▸ **To do**
Your output must be the lines below from the line containing "SD2 pin MOSI: A3 -> RX" to the line containing "STEPPER pin IN4: A3 -> 14", both lines included, reproduced exactly and without pictures.

▸ **Data**
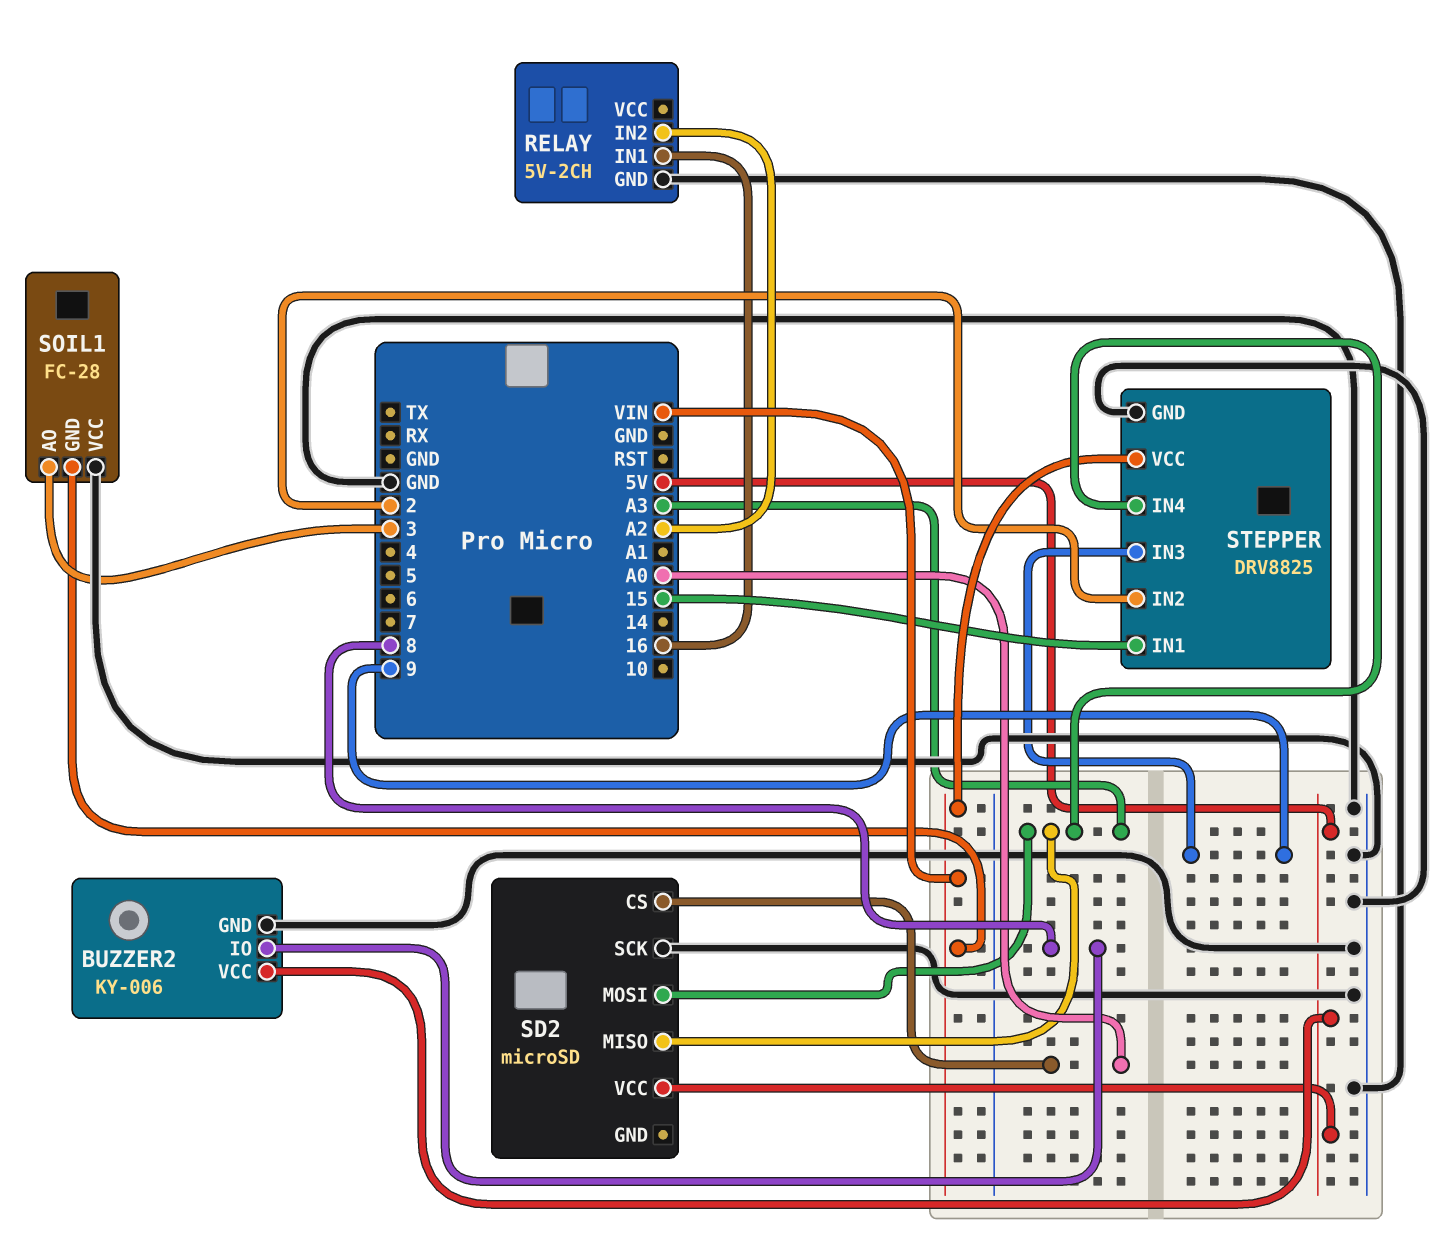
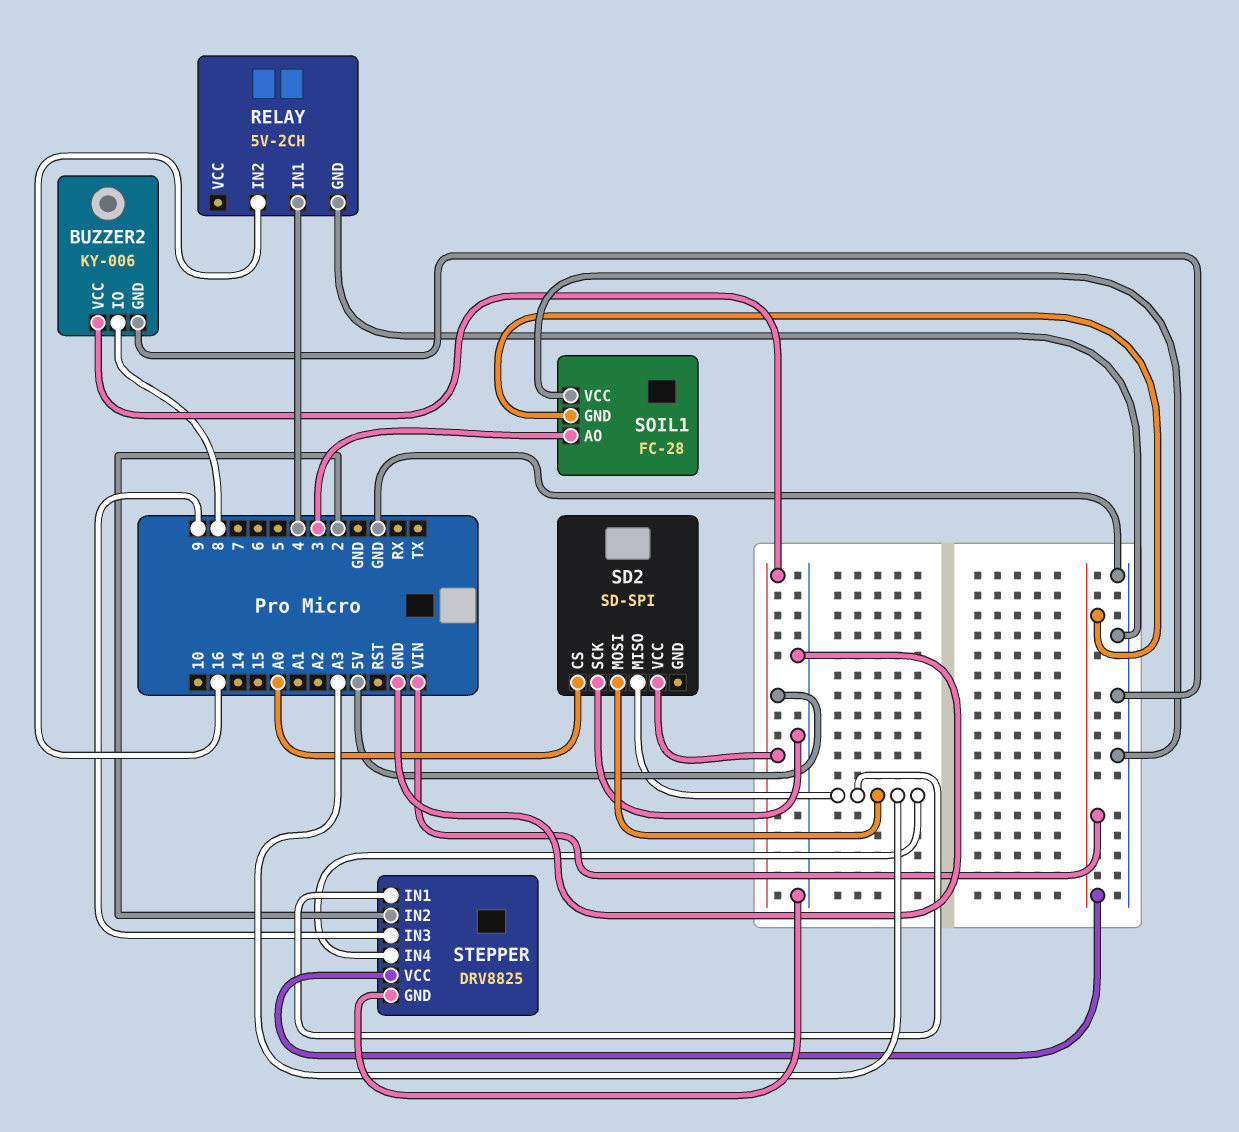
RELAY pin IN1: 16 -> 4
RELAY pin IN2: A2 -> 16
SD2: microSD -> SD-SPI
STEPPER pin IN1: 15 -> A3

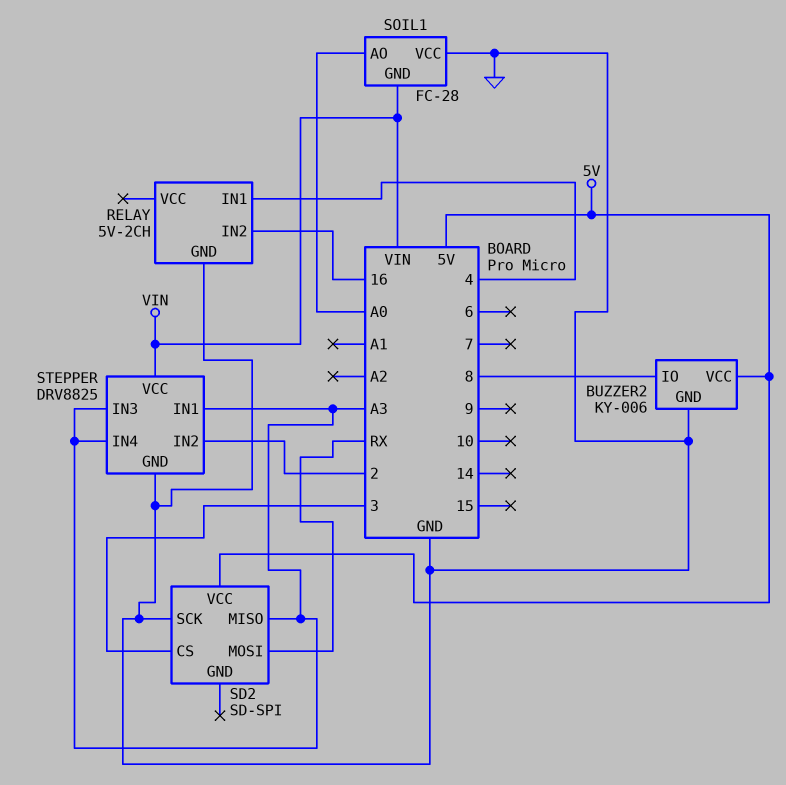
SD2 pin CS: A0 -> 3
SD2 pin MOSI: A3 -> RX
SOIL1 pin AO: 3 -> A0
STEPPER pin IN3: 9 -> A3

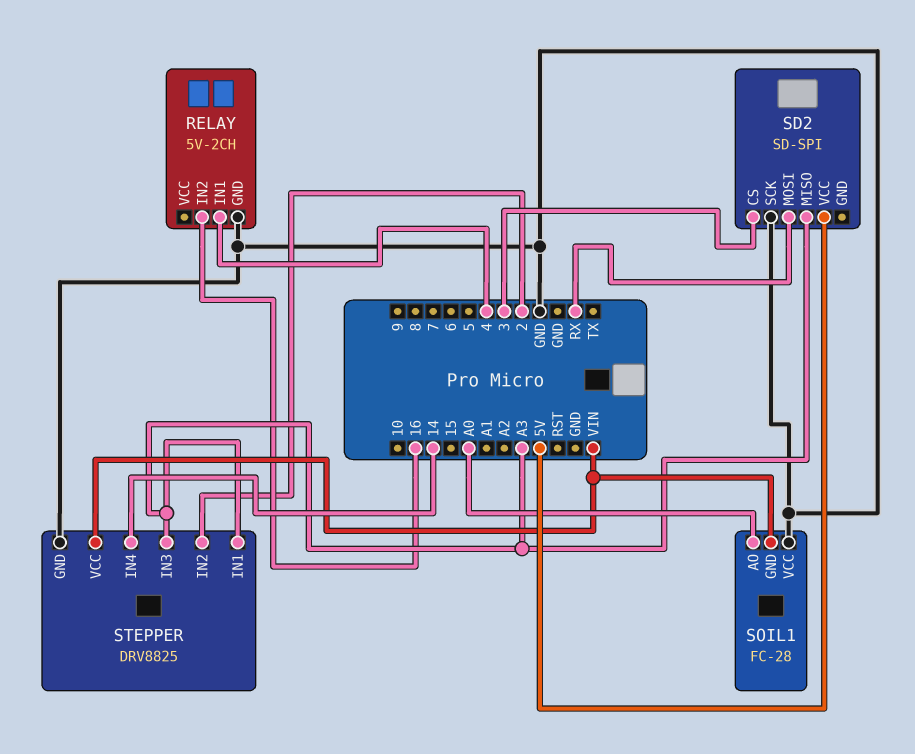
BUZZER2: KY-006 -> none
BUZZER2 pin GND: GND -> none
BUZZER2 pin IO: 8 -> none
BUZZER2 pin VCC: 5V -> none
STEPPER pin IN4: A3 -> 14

---

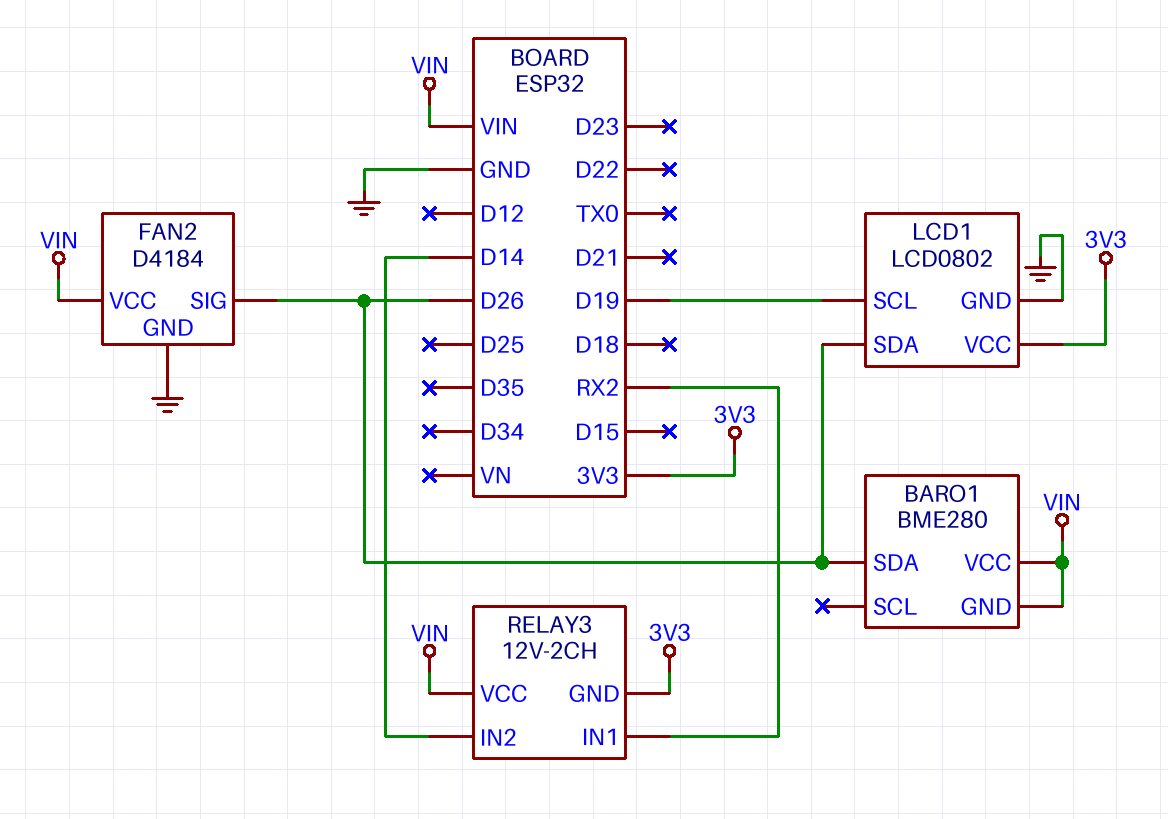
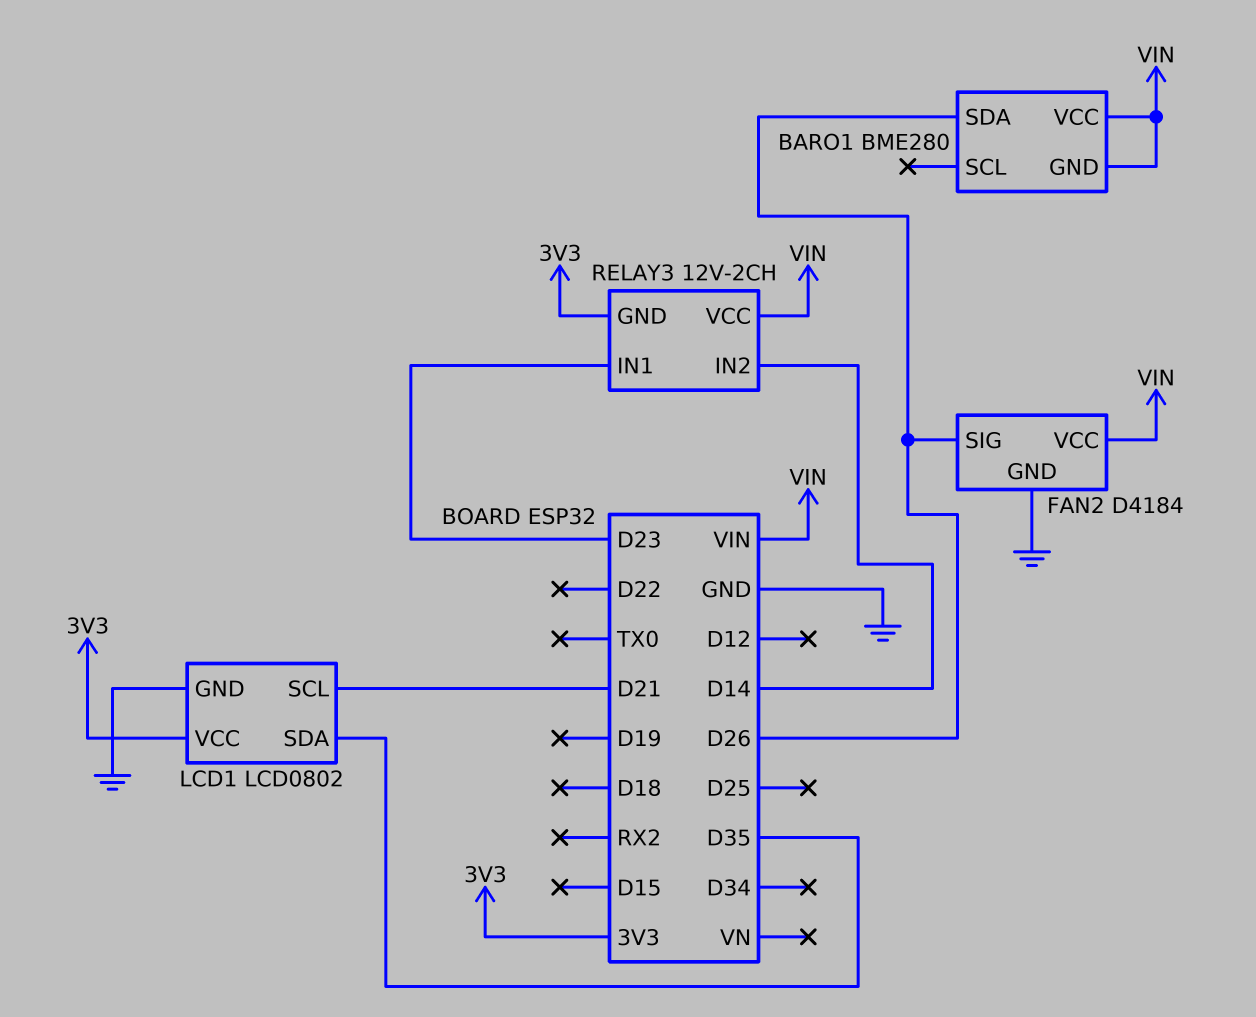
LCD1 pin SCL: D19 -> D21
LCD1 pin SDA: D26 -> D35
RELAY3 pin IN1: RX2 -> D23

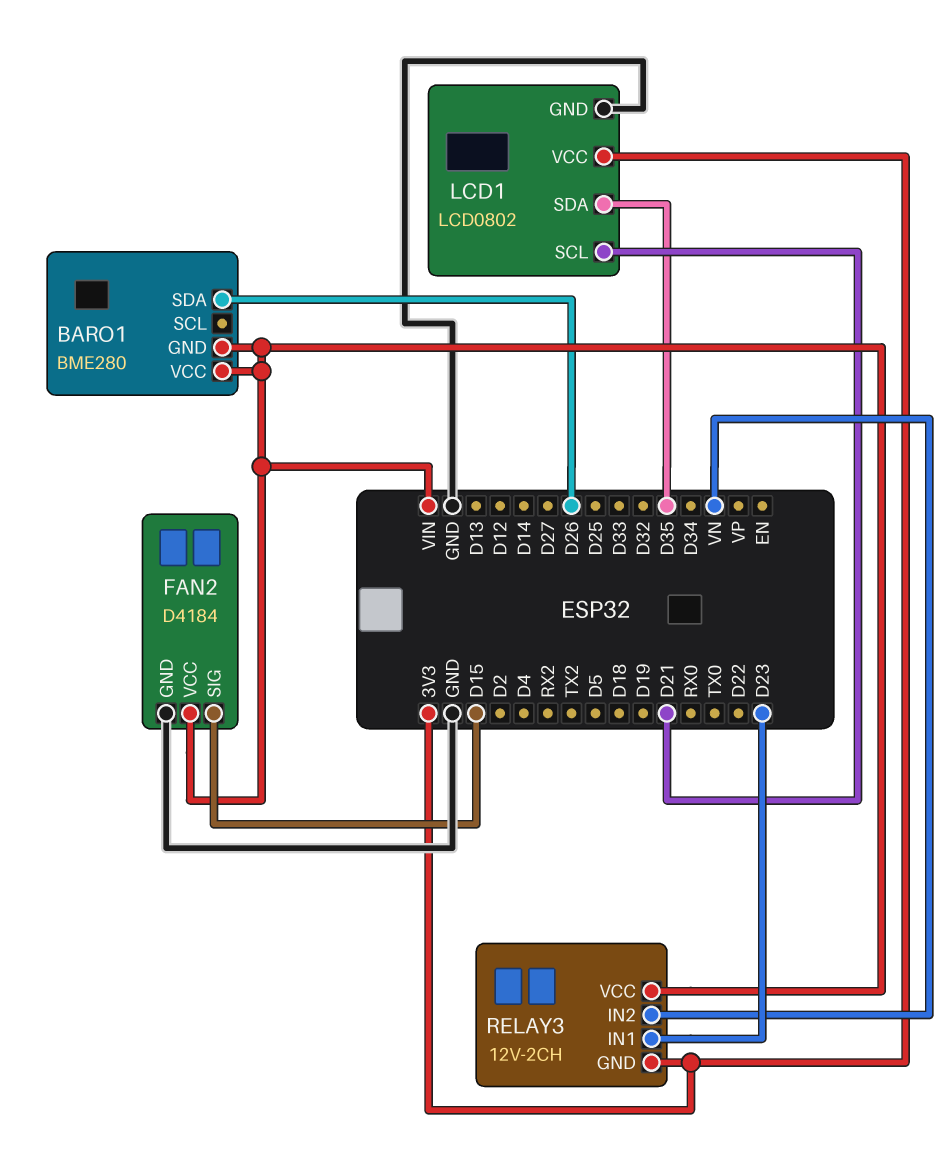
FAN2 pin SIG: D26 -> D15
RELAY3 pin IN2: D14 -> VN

▸ **Solved problem**
SD2 pin MOSI: A3 -> RX
SOIL1 pin AO: 3 -> A0
STEPPER pin IN3: 9 -> A3

BUZZER2: KY-006 -> none
BUZZER2 pin GND: GND -> none
BUZZER2 pin IO: 8 -> none
BUZZER2 pin VCC: 5V -> none
STEPPER pin IN4: A3 -> 14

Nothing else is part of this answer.